| EXERCISE AIM |
Which lines in the data below contain the word "plus"? Pull each of them out.

| EXCERPTED DATA |

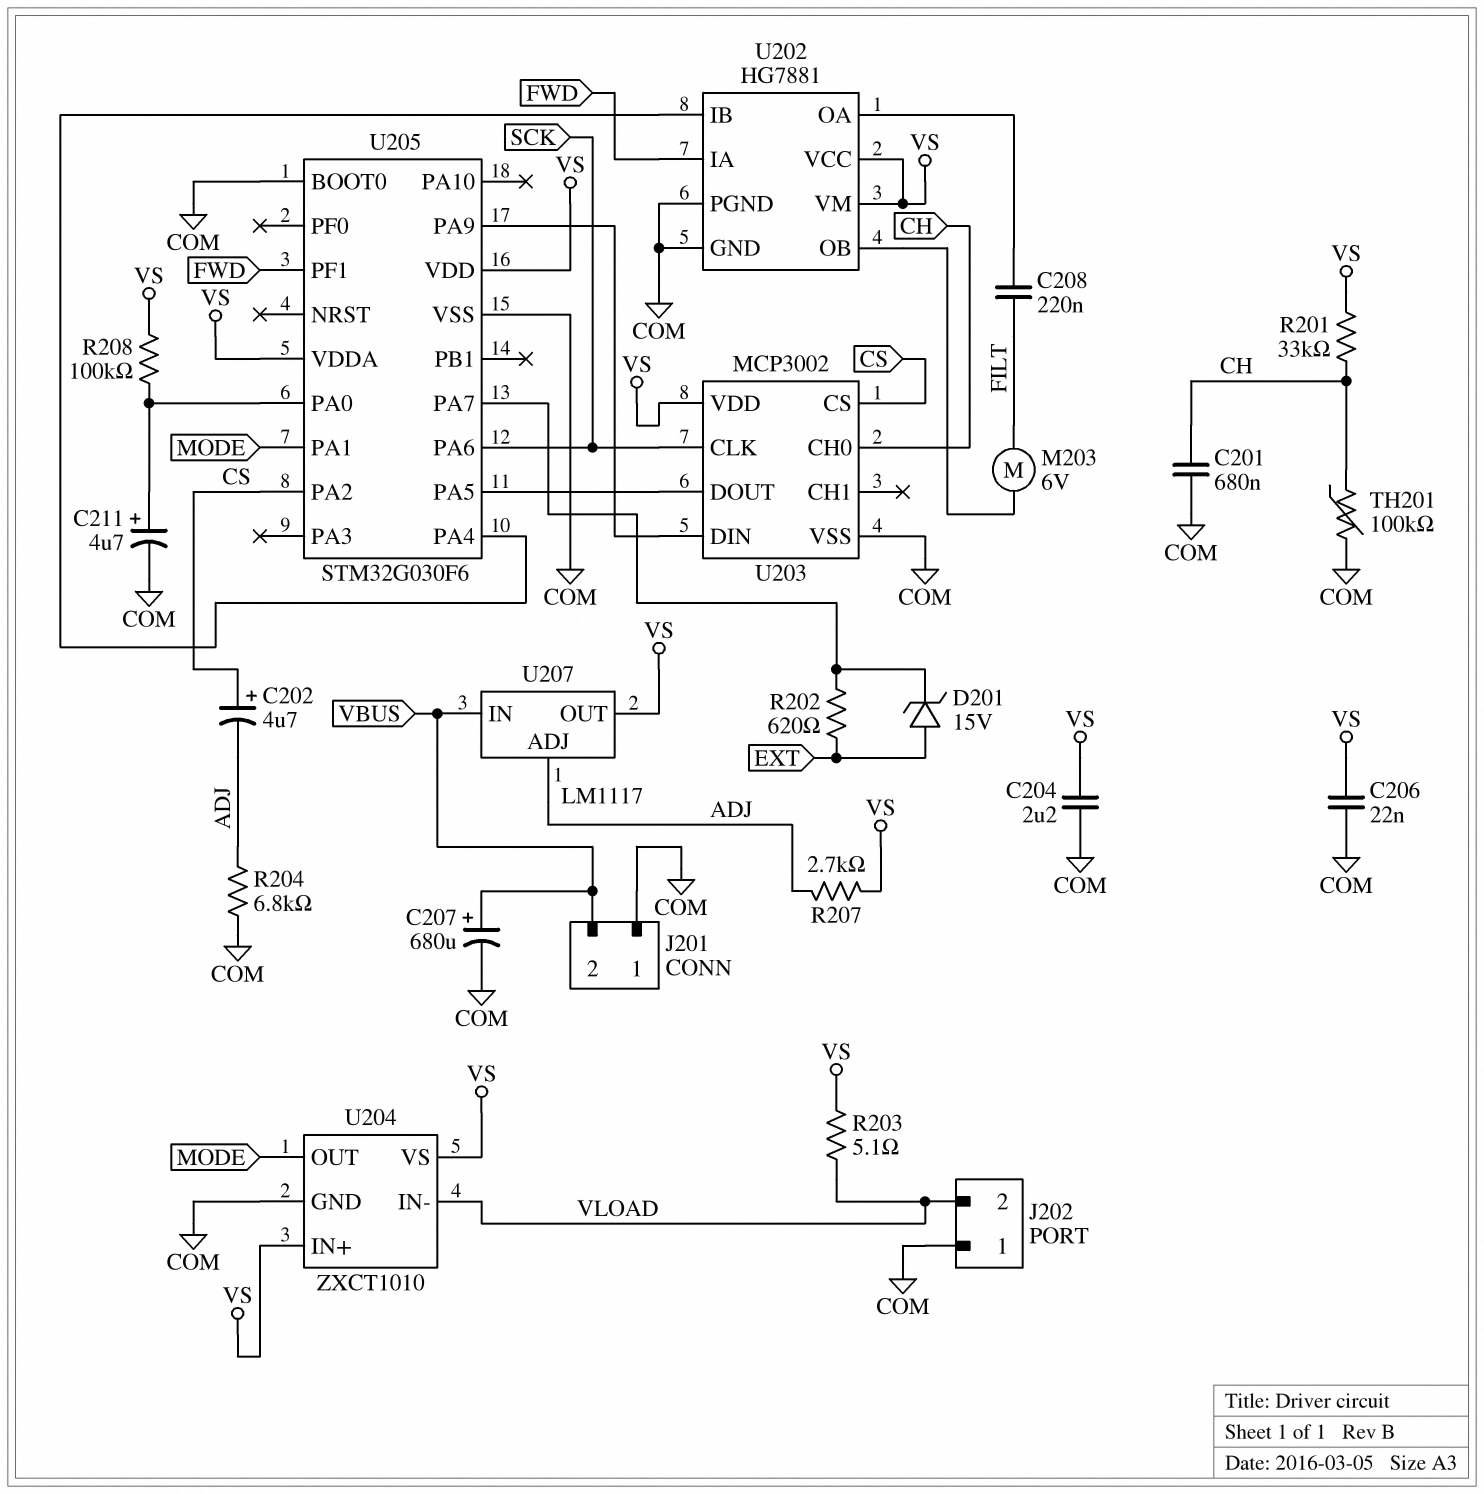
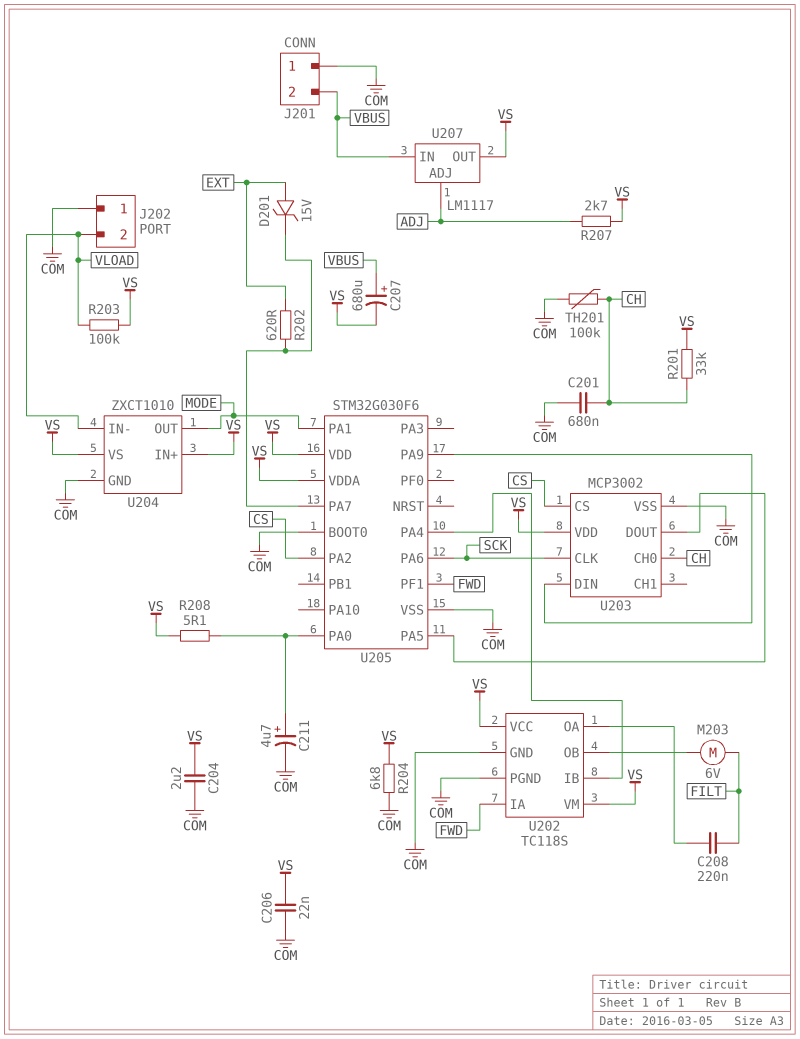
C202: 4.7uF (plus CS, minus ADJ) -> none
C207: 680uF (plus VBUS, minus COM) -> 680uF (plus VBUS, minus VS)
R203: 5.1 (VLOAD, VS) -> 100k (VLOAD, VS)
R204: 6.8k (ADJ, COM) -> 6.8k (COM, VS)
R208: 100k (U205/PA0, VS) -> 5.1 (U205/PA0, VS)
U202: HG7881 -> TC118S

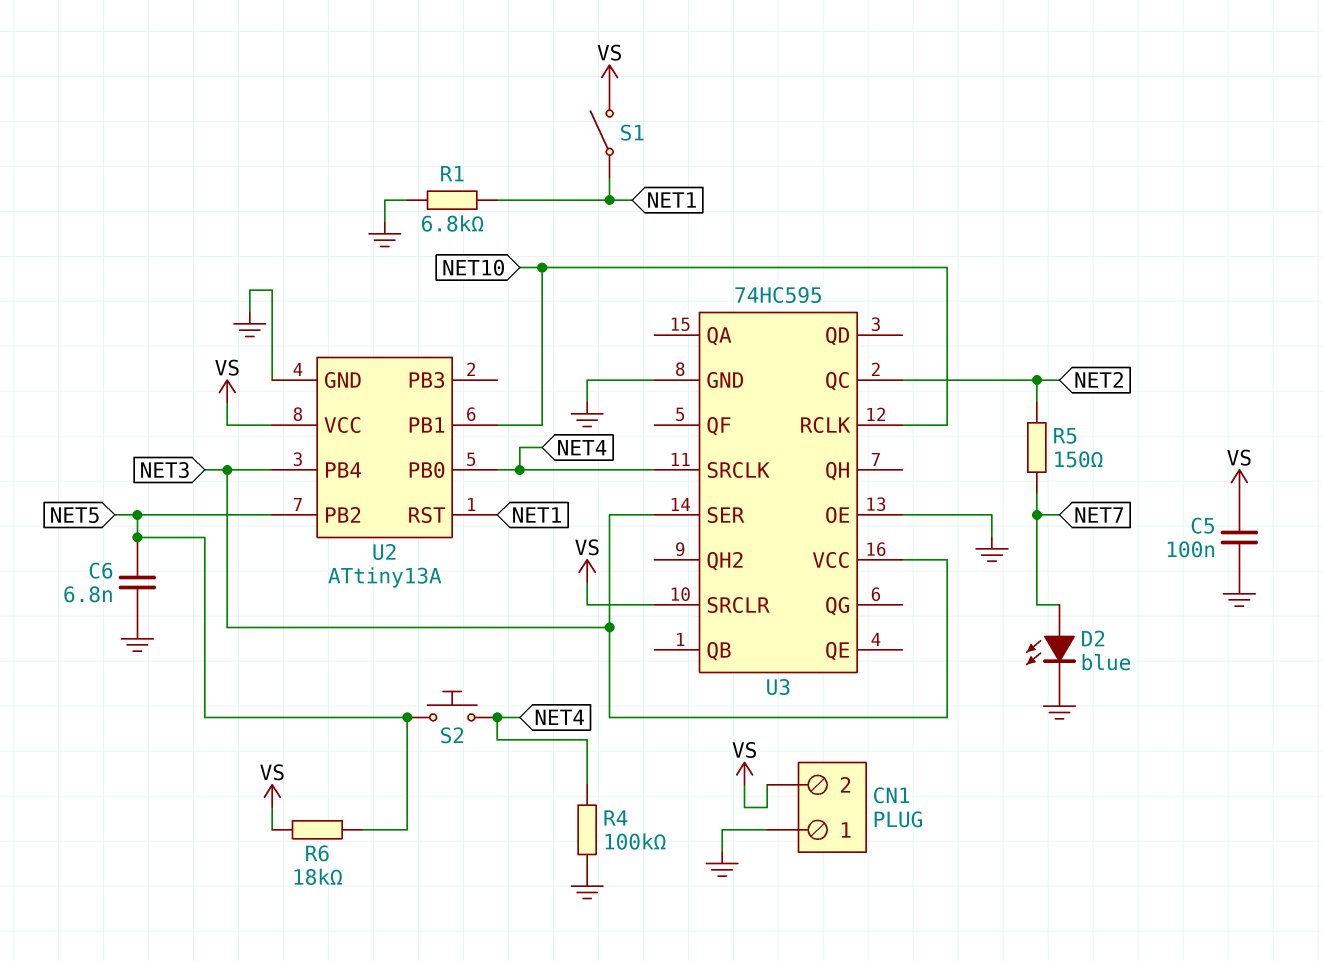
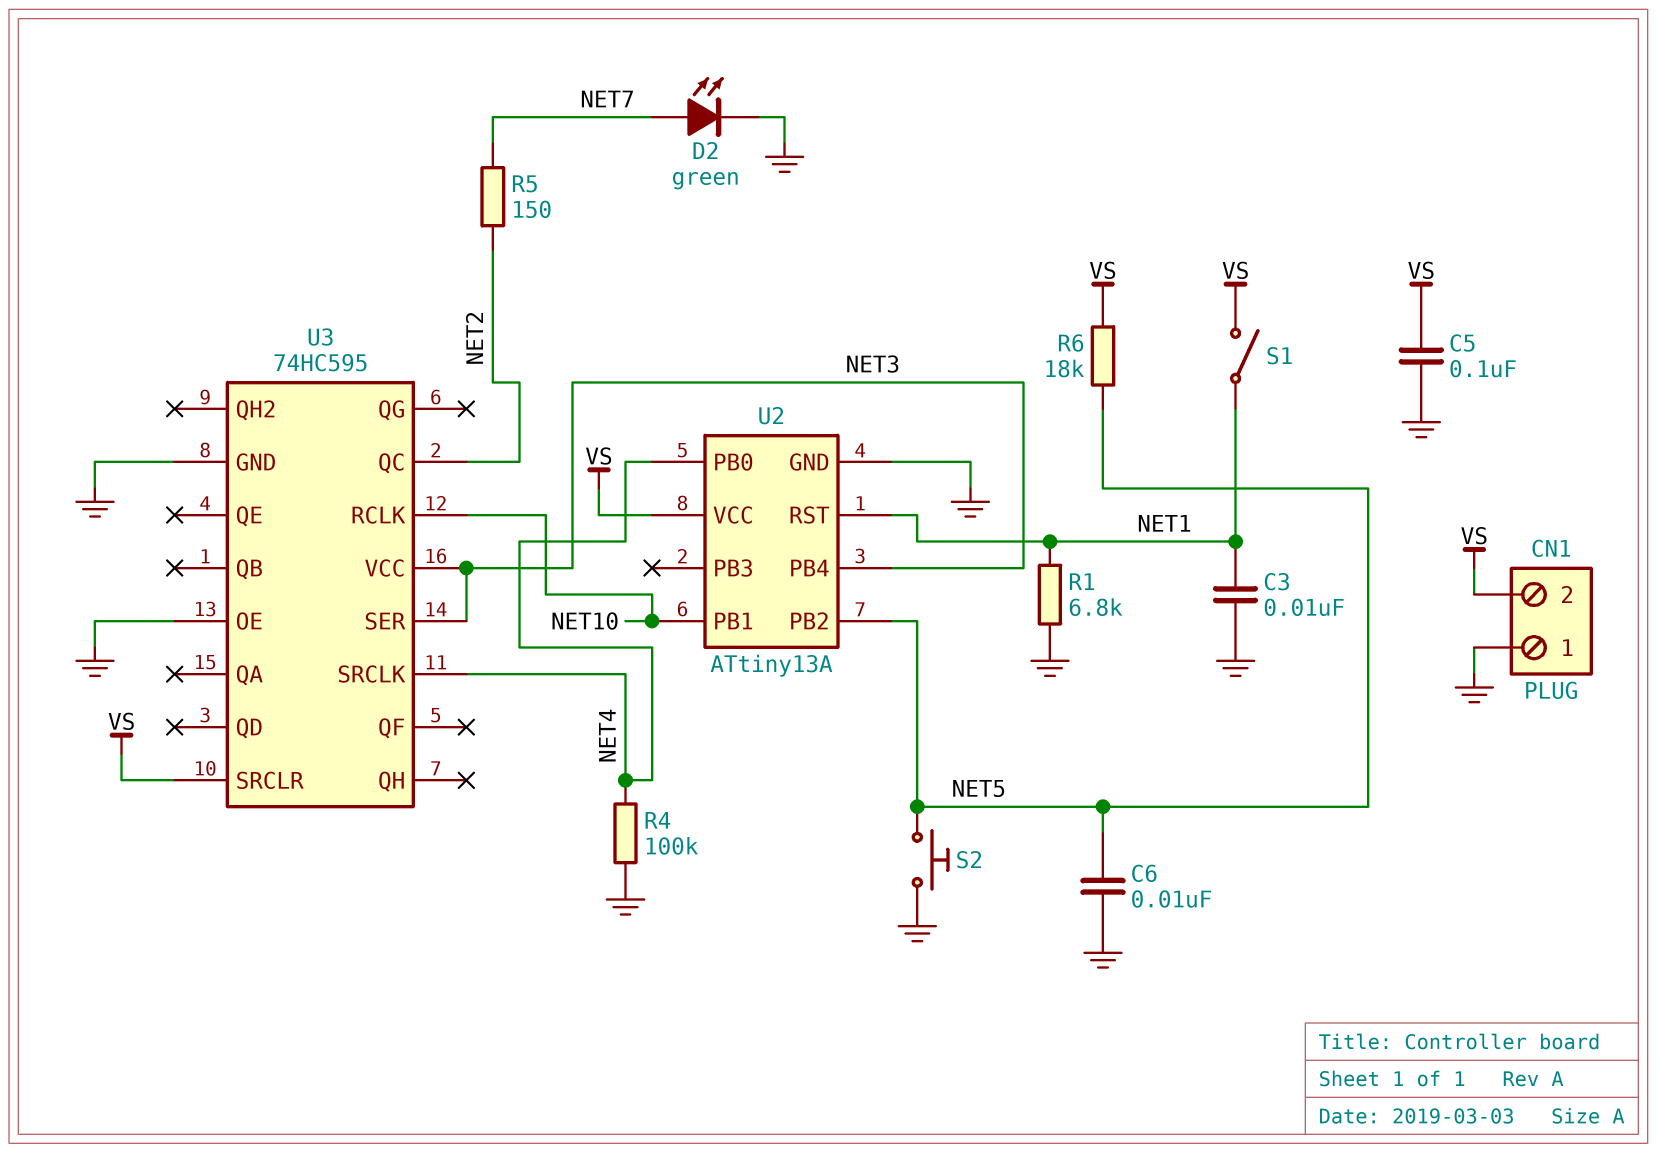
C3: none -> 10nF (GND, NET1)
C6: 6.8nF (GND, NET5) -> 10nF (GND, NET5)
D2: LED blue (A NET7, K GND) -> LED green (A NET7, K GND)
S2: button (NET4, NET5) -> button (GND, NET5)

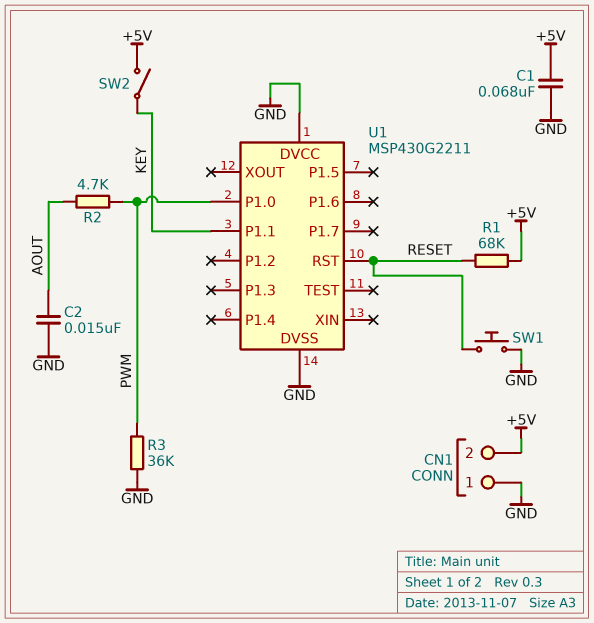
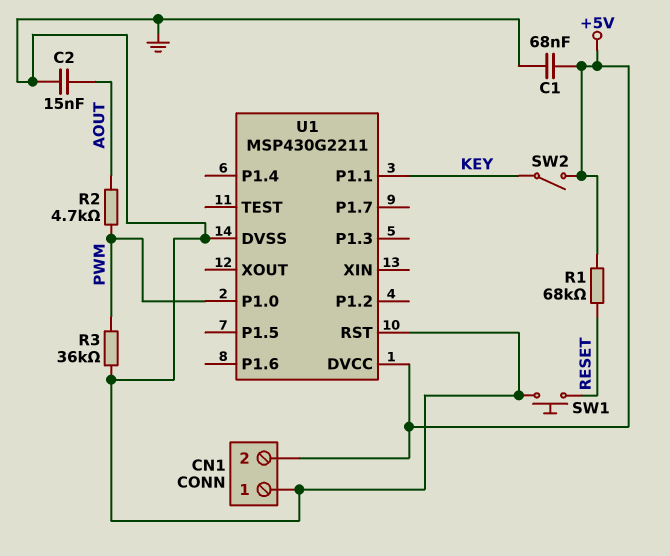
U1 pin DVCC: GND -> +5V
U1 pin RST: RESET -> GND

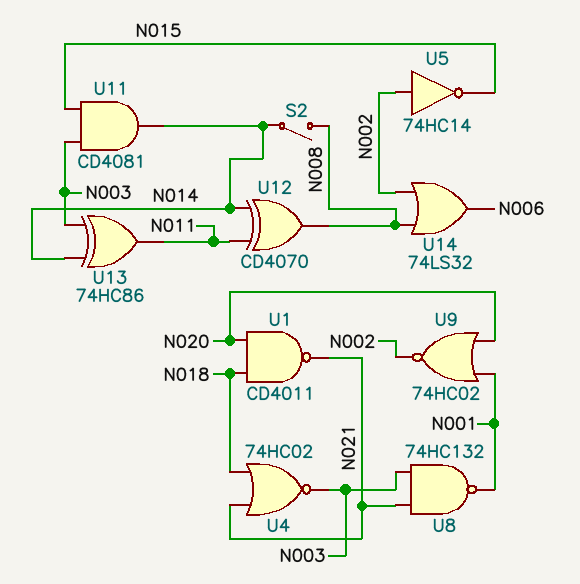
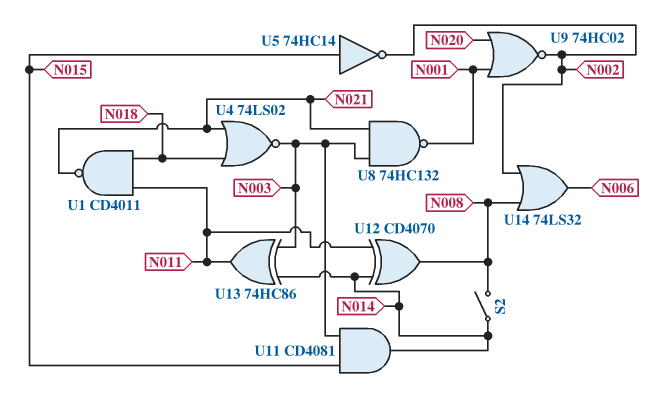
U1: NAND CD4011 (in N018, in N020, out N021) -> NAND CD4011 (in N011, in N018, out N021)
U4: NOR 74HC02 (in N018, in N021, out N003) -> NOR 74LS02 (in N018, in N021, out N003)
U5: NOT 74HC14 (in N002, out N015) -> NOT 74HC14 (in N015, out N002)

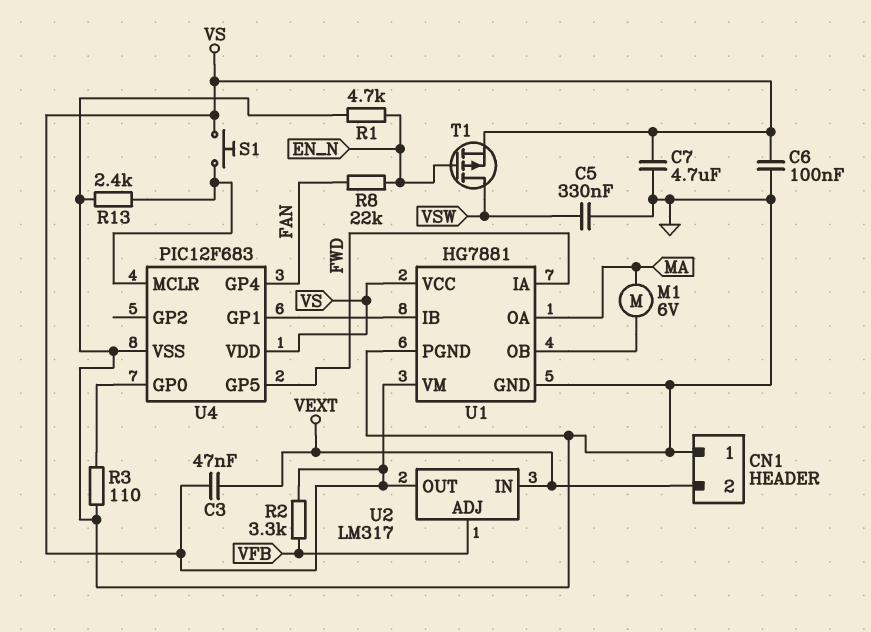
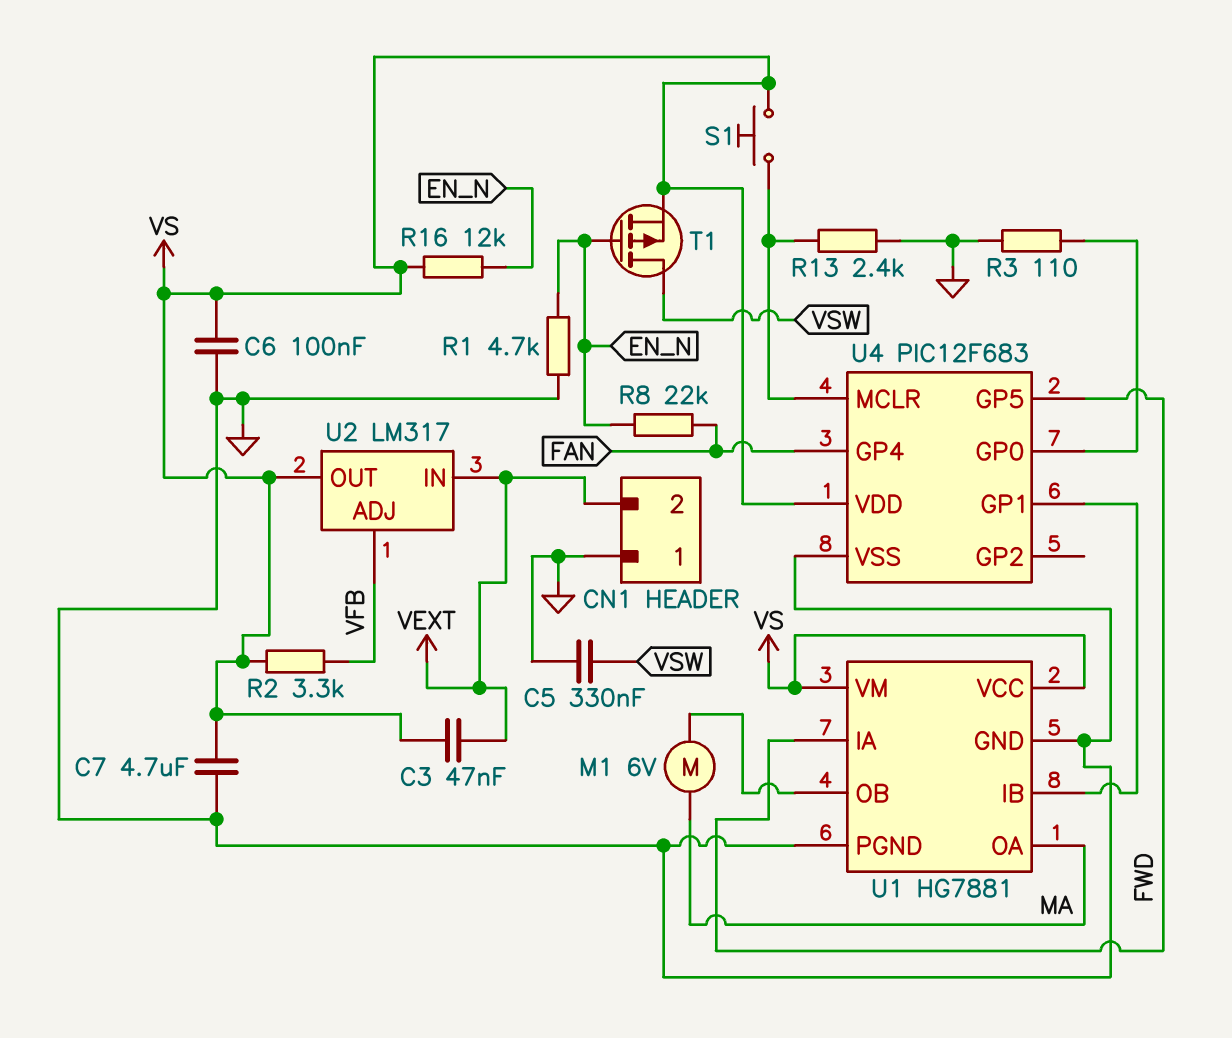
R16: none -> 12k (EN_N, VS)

| ANSWER FOR THE TASK |
C202: 4.7uF (plus CS, minus ADJ) -> none
C207: 680uF (plus VBUS, minus COM) -> 680uF (plus VBUS, minus VS)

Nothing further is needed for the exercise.